**WHAT TO PRODUCE**
Print, without any changes, the lines of the entries below, starting with the line that contains "Since point (523, 209)" and continuing through the end of the entries. Omit the pictures from your answer.

Spatial question entries:
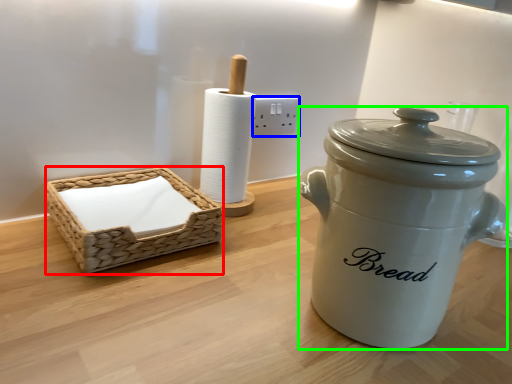
Question: Which object is positioned farthest from basket (highlighted by a red box)? Select from electric outlet (highlighted by a blue box) and crock pot (highlighted by a green box).

Choices:
 (A) electric outlet
 (B) crock pot

Answer: (A)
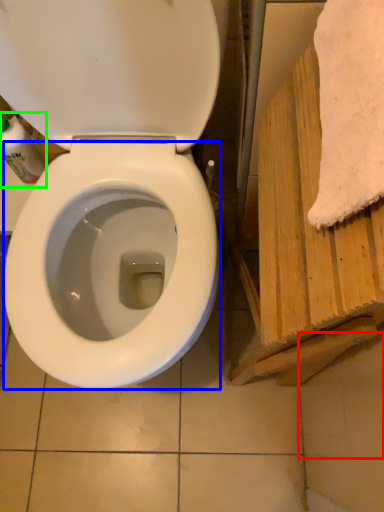
Question: Considering the real-world distances, which object is closest to tile (highlighted by a red box)? bidet (highlighted by a blue box) or cleaning product (highlighted by a green box).

Choices:
 (A) bidet
 (B) cleaning product

Answer: (A)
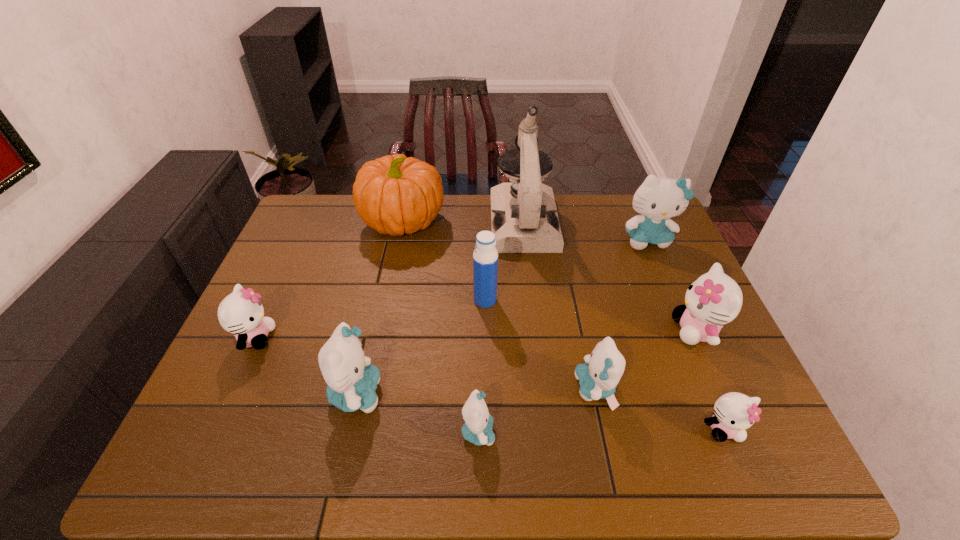
Locate an element on the screen. the leftmost object is located at coordinates (241, 313).

Identify the location of the leftmost white kitten. This screenshot has width=960, height=540. 241,313.

At what (x,y) coordinates should I click in order to perform the action: click on the third blue kitten from right to left. Please return your answer as a coordinate pair (x, y). This screenshot has width=960, height=540. Looking at the image, I should click on click(477, 429).

This screenshot has height=540, width=960. I want to click on the smallest blue kitten, so click(x=477, y=429).

This screenshot has width=960, height=540. Find the location of `the smallest white kitten`. the smallest white kitten is located at coordinates (734, 412).

Image resolution: width=960 pixels, height=540 pixels. Identify the location of free space located 0.260m at the eyepiece of the tallest object. (535, 315).

This screenshot has height=540, width=960. Find the location of `vacant region located 0.100m on the surface of the pumpkin`. vacant region located 0.100m on the surface of the pumpkin is located at coordinates (475, 221).

Image resolution: width=960 pixels, height=540 pixels. What are the coordinates of `blank space located 0.200m on the face of the farthest kitten` in the screenshot? It's located at (673, 300).

I want to click on vacant region located 0.330m on the front of the blue water bottle, so pos(487,418).

Where is `vacant space situated 0.270m on the face of the third smallest blue kitten`? The width and height of the screenshot is (960, 540). vacant space situated 0.270m on the face of the third smallest blue kitten is located at coordinates (497, 394).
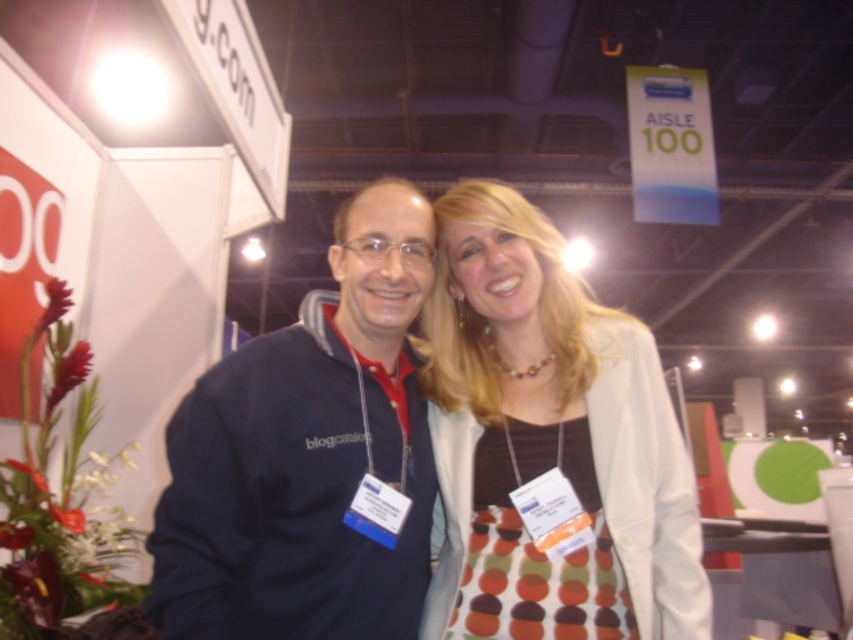
You are at a convention and want to take a photo of the two people in the scene. The photographer is standing at point A, which is at the same position as point (523, 209). You need to determine if the person at point B, located at (374, 336), will be visible in the photo. Based on their positions, will the person at point B be visible in the photo taken from point A?

Since point (523, 209) is behind point (374, 336), the person at point B will be visible in the photo taken from point A because the photographer is positioned behind them, allowing a clear view.

You are a photographer at a trade show. You need to capture a photo of the two people wearing the polka dot fabric dress at center and dark blue fleece at center. Which one will appear larger in the photo?

The polka dot fabric dress at center will appear larger in the photo because it is bigger than the dark blue fleece at center.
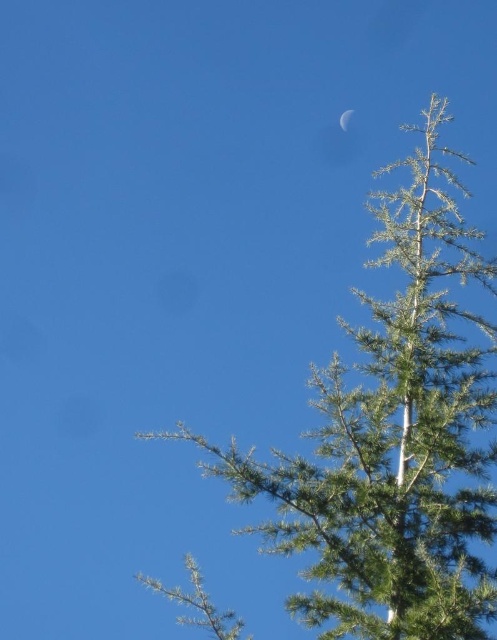
You are observing the image and want to know which of the two points, point [430,593] or point [352,109], is nearer to you. Based on the scene description, can you determine this?

Point [430,593] is closer to the camera than point [352,109].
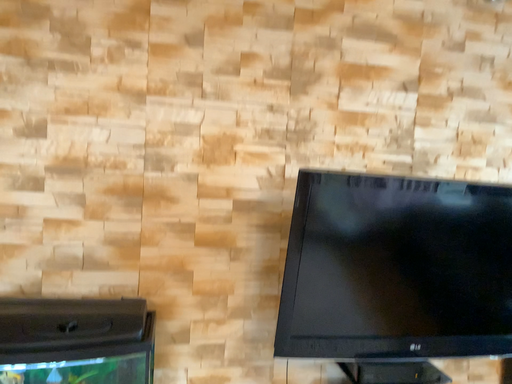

**SOLUTION FOR THIS EXERCISE**
Since point (523, 209) is behind point (374, 336), the person at point B will be visible in the photo taken from point A because the photographer is positioned behind them, allowing a clear view.

You are a photographer at a trade show. You need to capture a photo of the two people wearing the polka dot fabric dress at center and dark blue fleece at center. Which one will appear larger in the photo?

The polka dot fabric dress at center will appear larger in the photo because it is bigger than the dark blue fleece at center.
You are observing the image and want to know which of the two points, point [430,593] or point [352,109], is nearer to you. Based on the scene description, can you determine this?

Point [430,593] is closer to the camera than point [352,109].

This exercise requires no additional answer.